— Work to complete —
Write every line of the material again exactly, with no pictures in the copy.

Extracted records: Begin

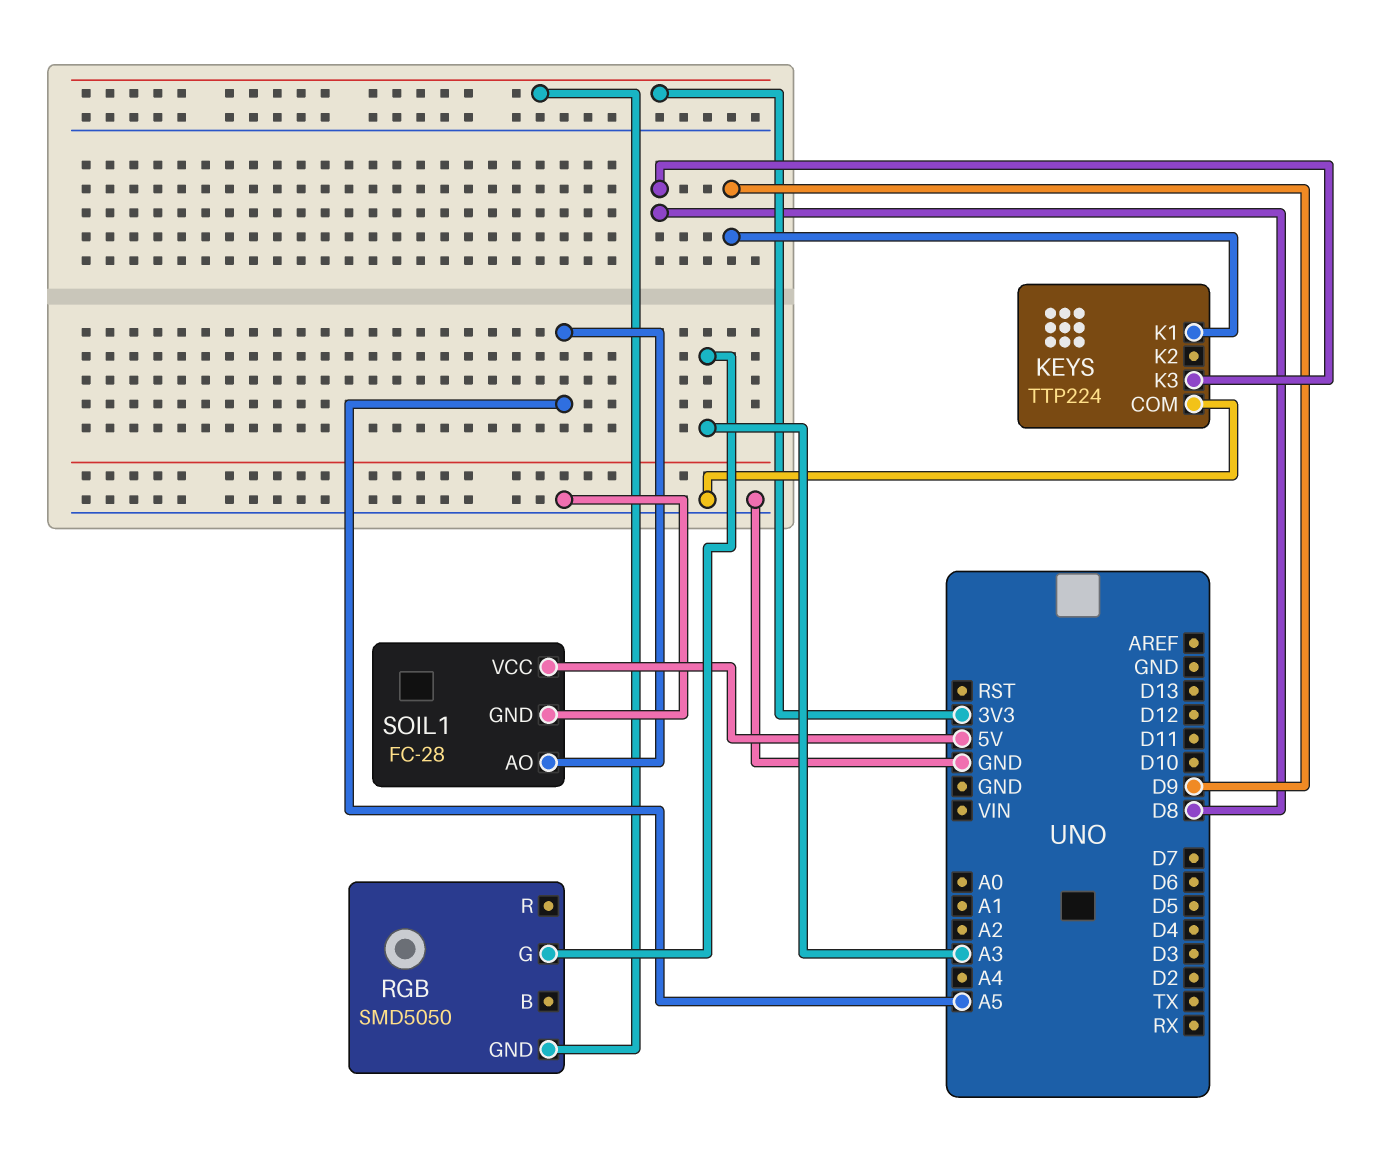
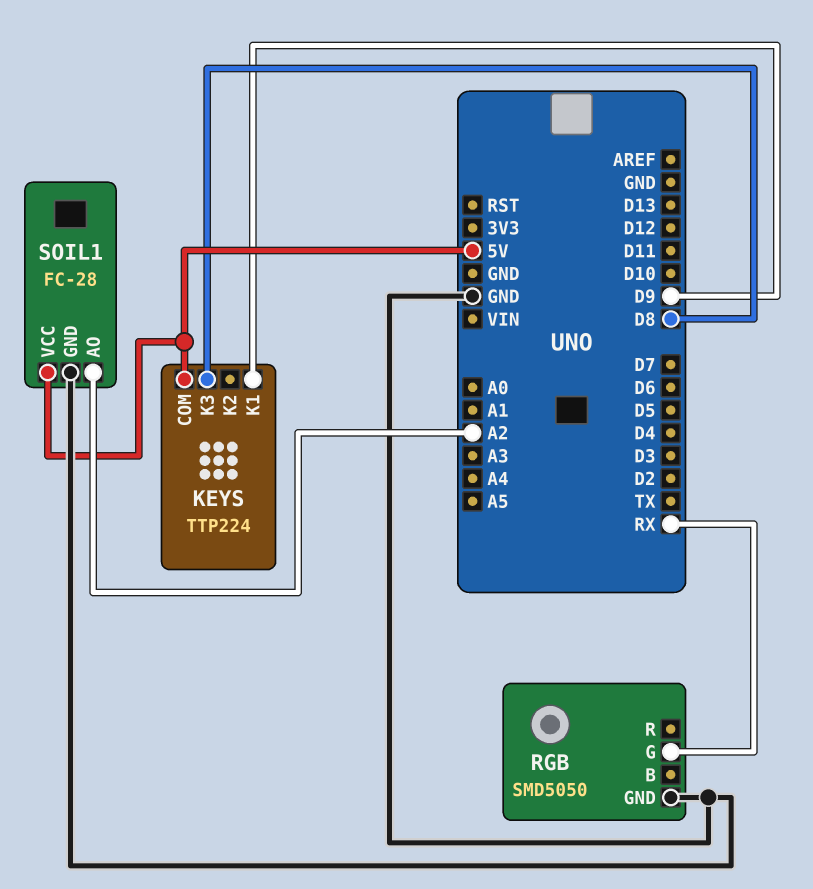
KEYS pin COM: GND -> 5V
RGB pin G: A3 -> RX
RGB pin GND: 3V3 -> GND
SOIL1 pin AO: A5 -> A2

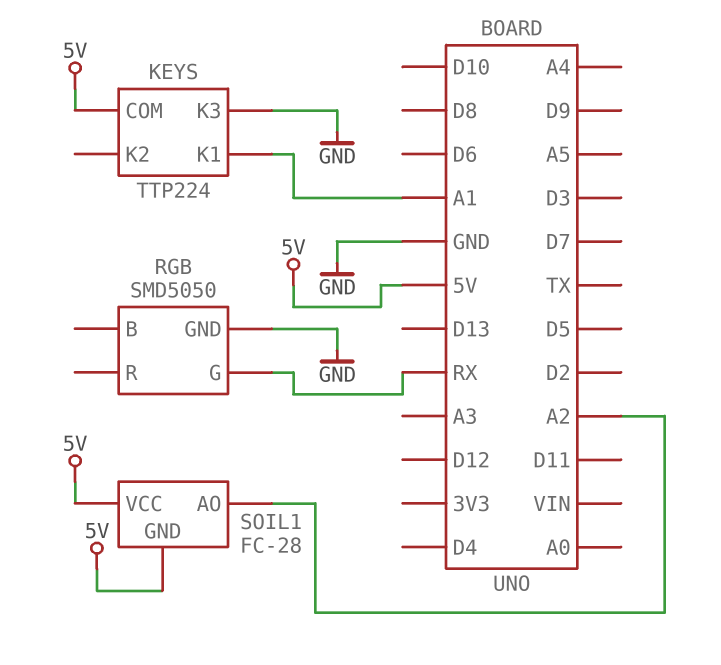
KEYS pin K1: D9 -> A1
KEYS pin K3: D8 -> GND
SOIL1 pin GND: GND -> 5V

Extracted records: End

— Solution below —
KEYS pin COM: GND -> 5V
RGB pin G: A3 -> RX
RGB pin GND: 3V3 -> GND
SOIL1 pin AO: A5 -> A2

KEYS pin K1: D9 -> A1
KEYS pin K3: D8 -> GND
SOIL1 pin GND: GND -> 5V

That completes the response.